What the exercise asks: Start to finish, retype the entries exactly while omitting the pictures.
Start of Given entries
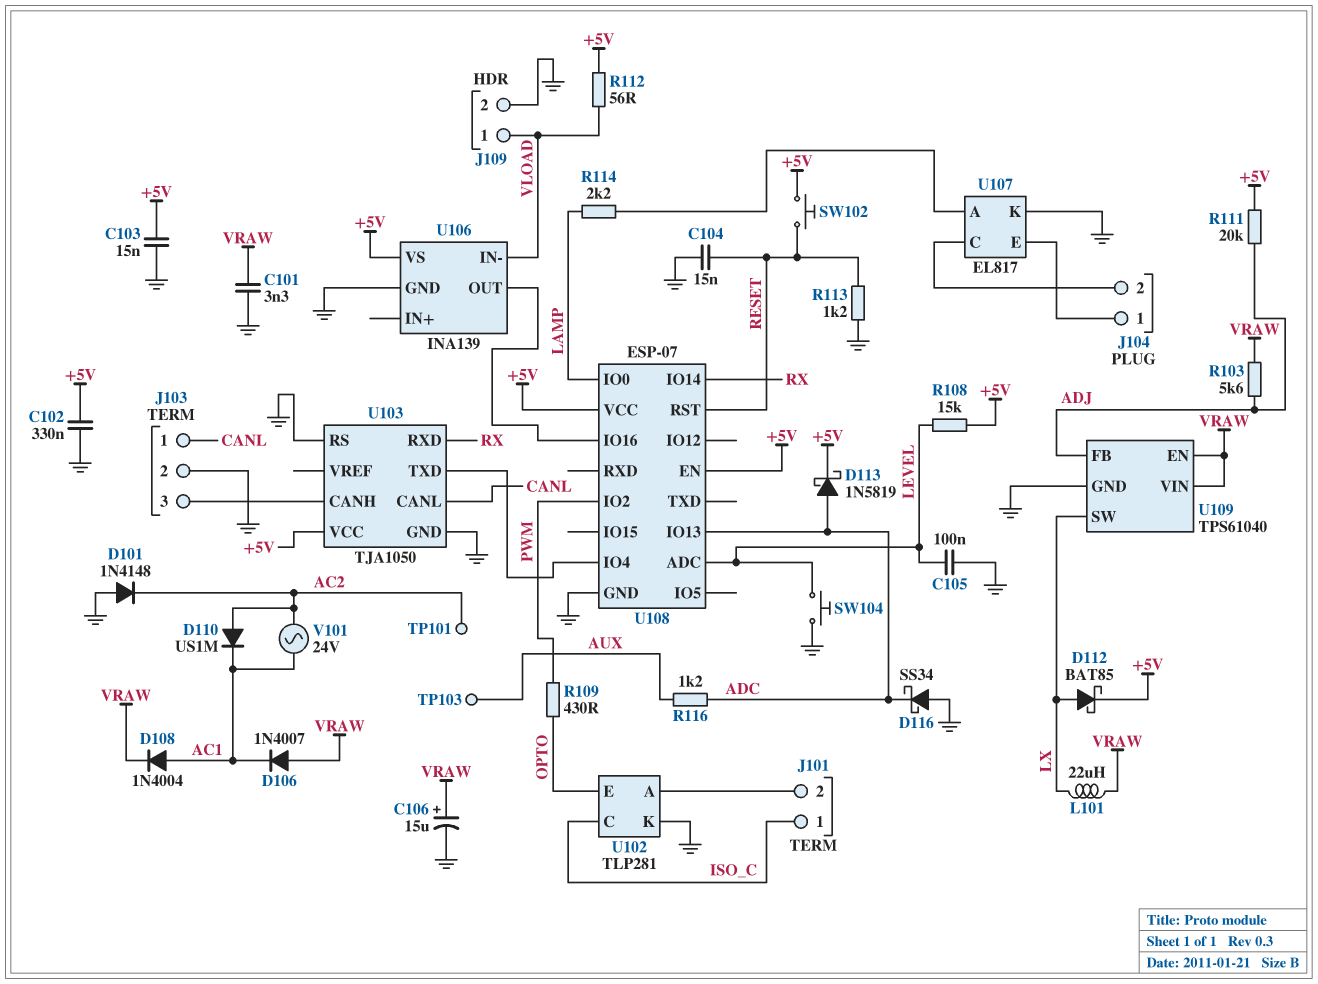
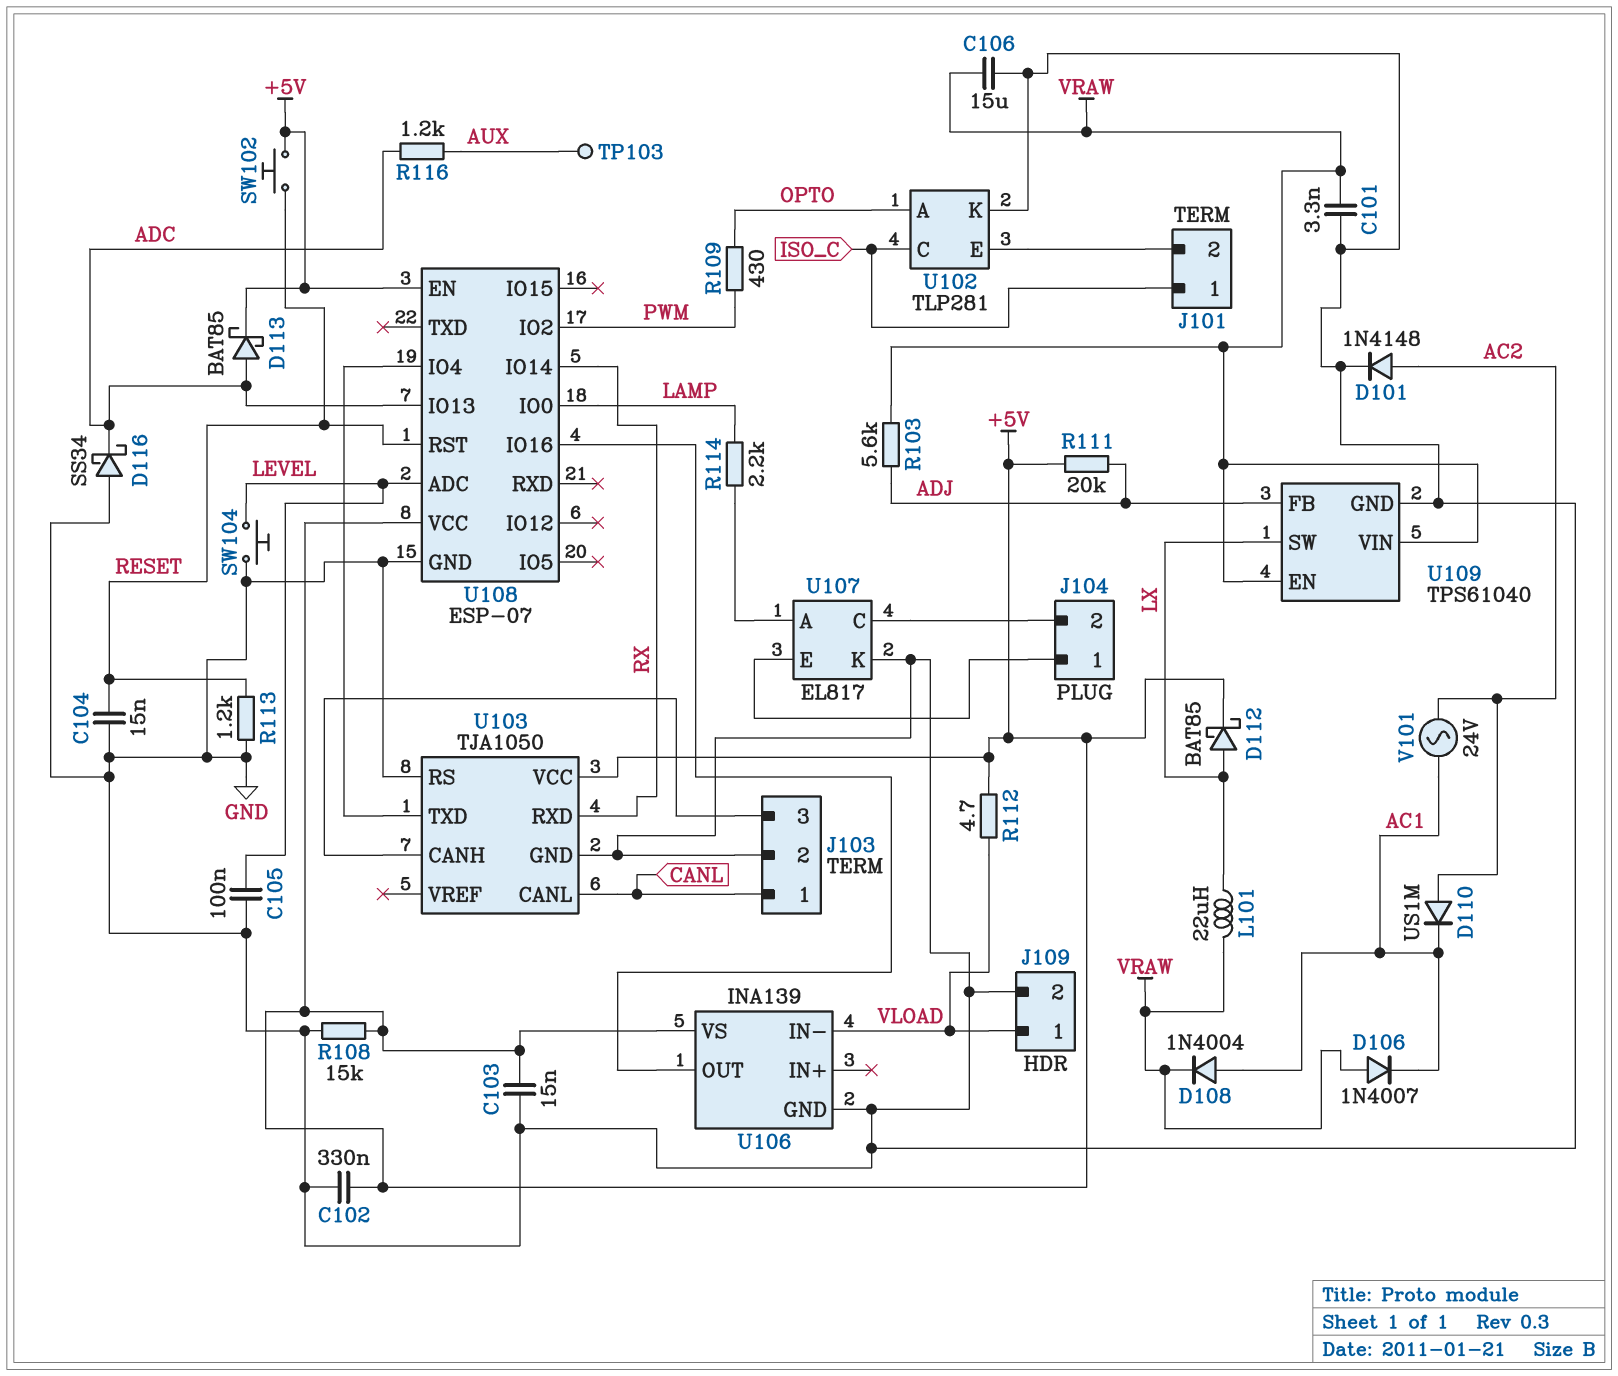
C106: 15uF (plus VRAW, minus GND) -> 15uF (GND, VRAW)
D101: diode 1N4148 (A GND, K AC2) -> diode 1N4148 (A AC2, K GND)
D113: schottky 1N5819 (A ADC, K +5V) -> schottky BAT85 (A ADC, K +5V)
R108: 15k (+5V, LEVEL) -> 15k (+5V, GND)
R112: 56 (+5V, VLOAD) -> 4.7 (+5V, VLOAD)
TP101: test point (AC2) -> none
U102 pin A: J101/2 -> OPTO
U102 pin E: OPTO -> J101/2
End of Given entries
Written answer:
C106: 15uF (plus VRAW, minus GND) -> 15uF (GND, VRAW)
D101: diode 1N4148 (A GND, K AC2) -> diode 1N4148 (A AC2, K GND)
D113: schottky 1N5819 (A ADC, K +5V) -> schottky BAT85 (A ADC, K +5V)
R108: 15k (+5V, LEVEL) -> 15k (+5V, GND)
R112: 56 (+5V, VLOAD) -> 4.7 (+5V, VLOAD)
TP101: test point (AC2) -> none
U102 pin A: J101/2 -> OPTO
U102 pin E: OPTO -> J101/2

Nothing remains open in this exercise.